(Beginning of RECORDS FOR THIS TASK)

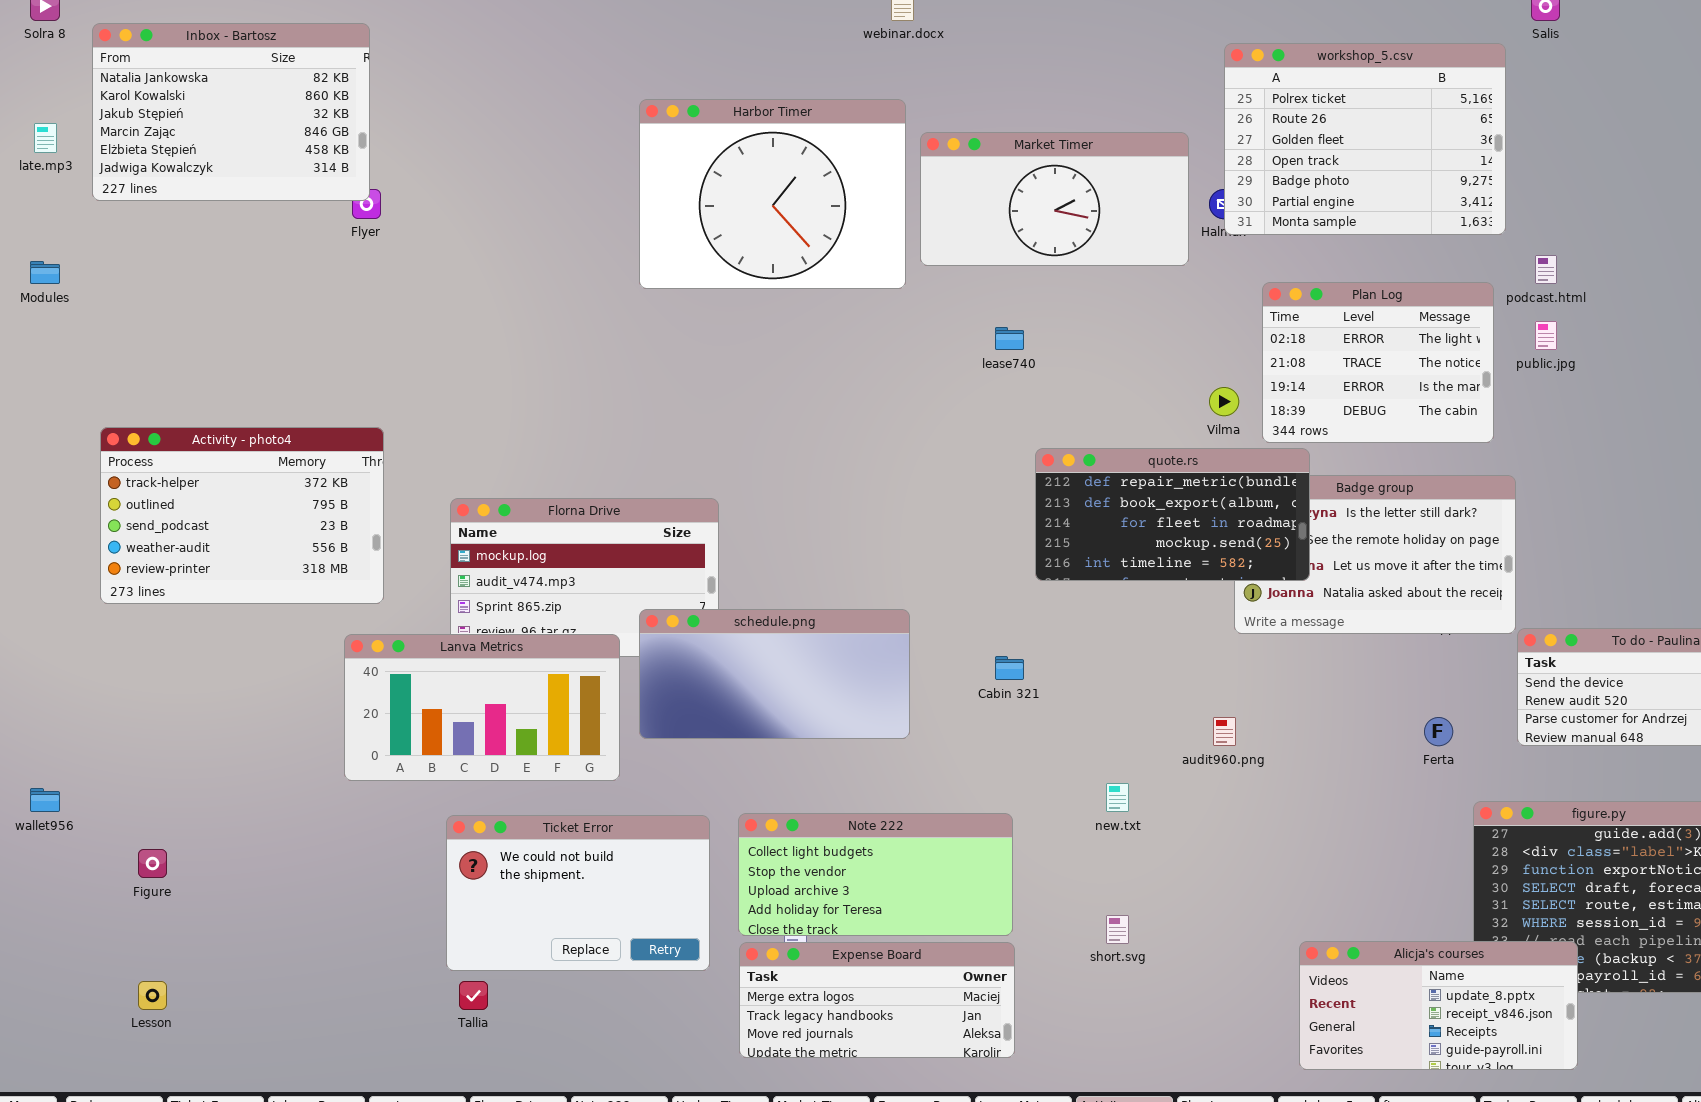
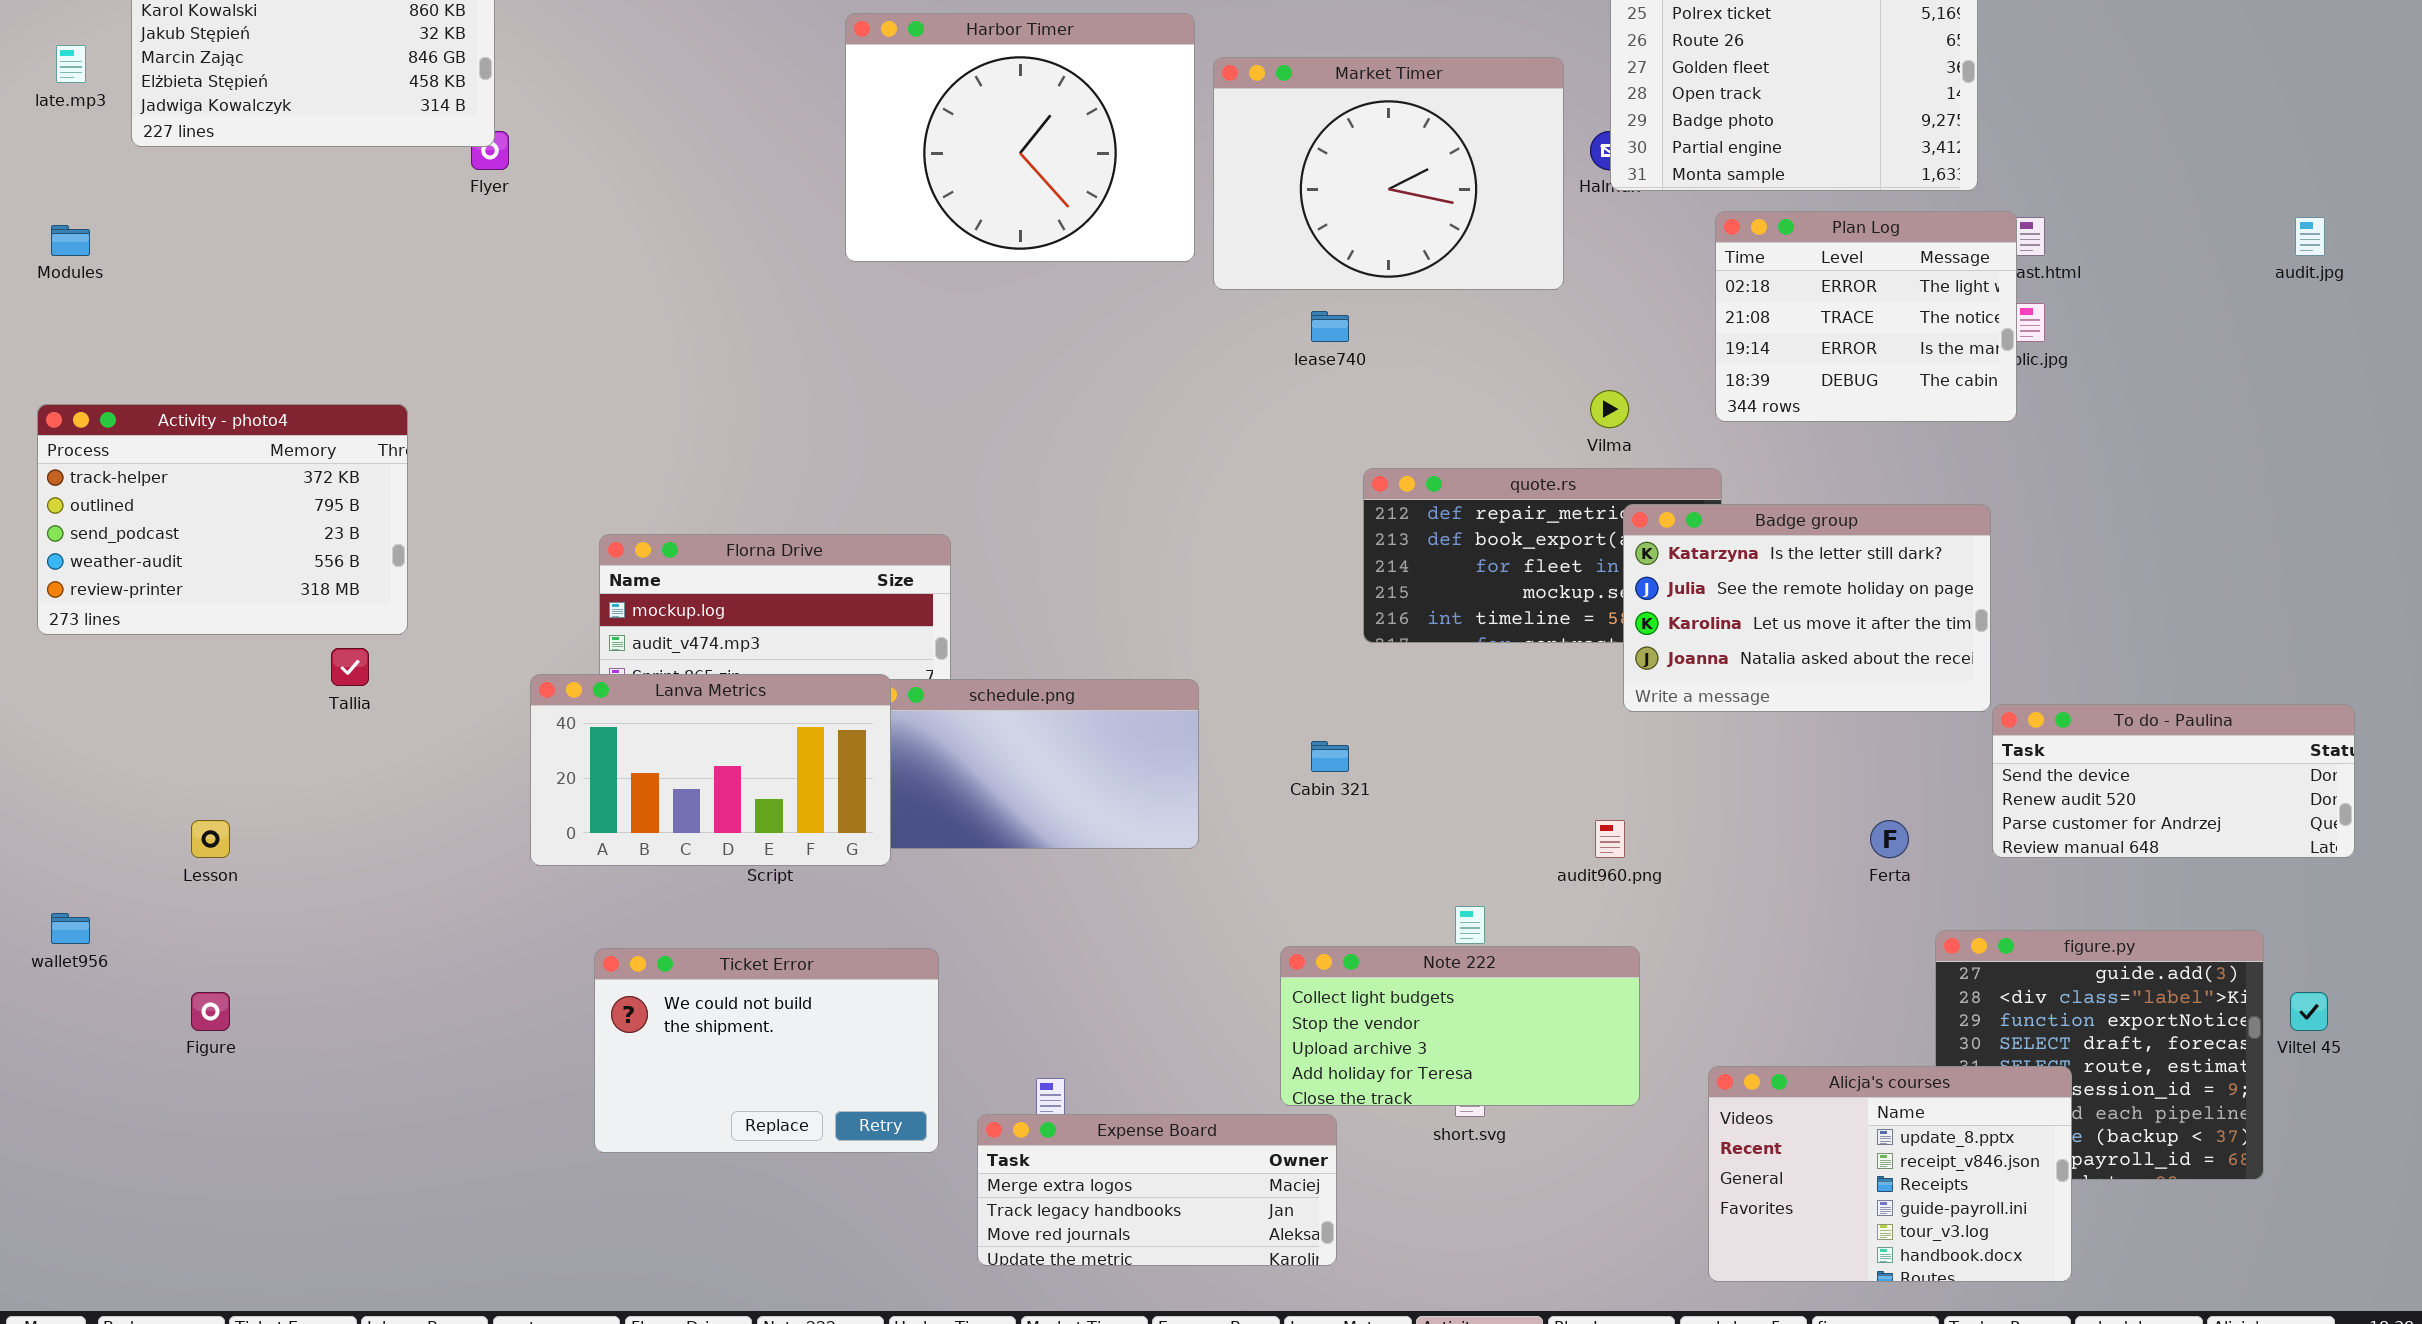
Market Timer: [920,132,1189,266] -> [1213,57,1564,290], resized
Plan Log: [1262,282,1494,443] -> [1715,211,2017,422], moved
Activity - photo4: [100,427,384,604] -> [37,404,408,635], moved
Badge group: [1234,475,1516,634] -> [1623,504,1991,712], raised
Lanva Metrics: [344,634,620,781] -> [530,674,891,866], moved
Note 222: [738,813,1013,936] -> [1280,946,1640,1106], moved
Alicja's courses: [1299,941,1578,1070] -> [1708,1066,2072,1282], resized
Lesson: [138,981,167,1010] -> [191,820,230,858], moved
Tallia: [459,981,488,1010] -> [331,648,369,686], moved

(End of RECORDS FOR THIS TASK)

Find every line of the records holding "resized". Answer with the count alone.

2